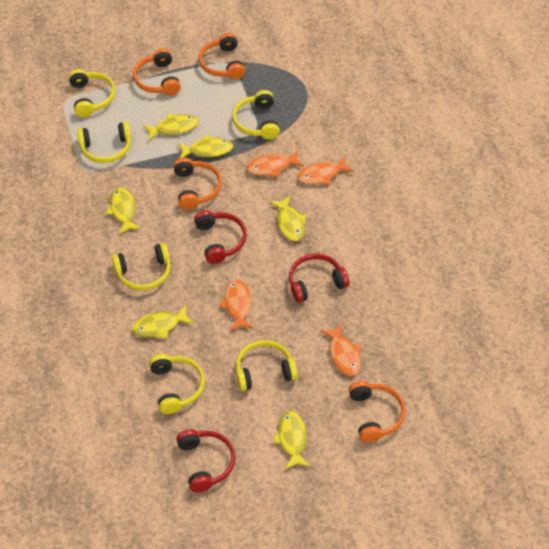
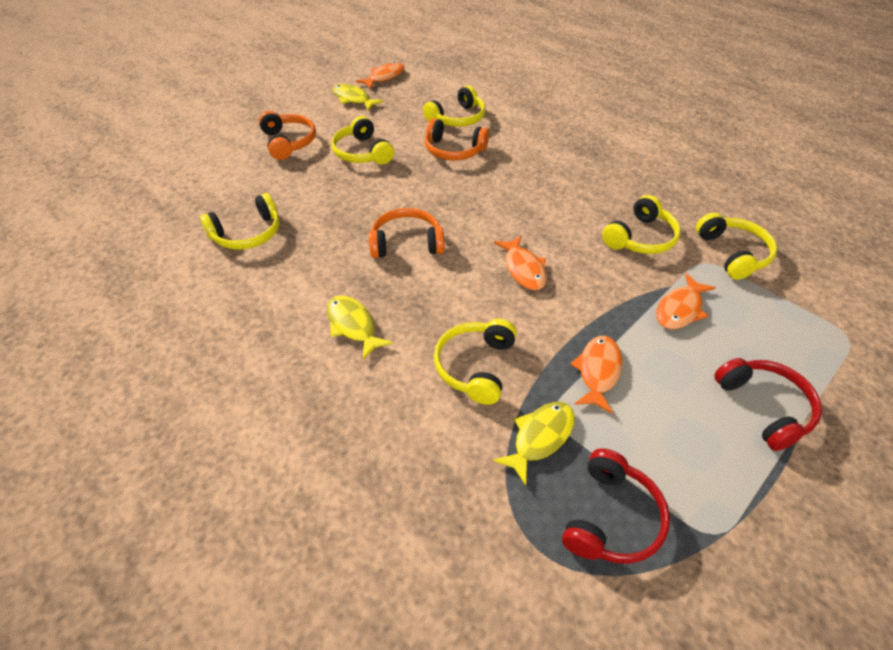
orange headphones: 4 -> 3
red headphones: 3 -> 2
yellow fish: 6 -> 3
--
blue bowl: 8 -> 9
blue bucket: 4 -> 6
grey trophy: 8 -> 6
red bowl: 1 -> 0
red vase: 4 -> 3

*TASK GOAL*:
Tally every line of the entries that contains the word "headphones", and respond with that number only.

*YOUR SOLUTION*:
2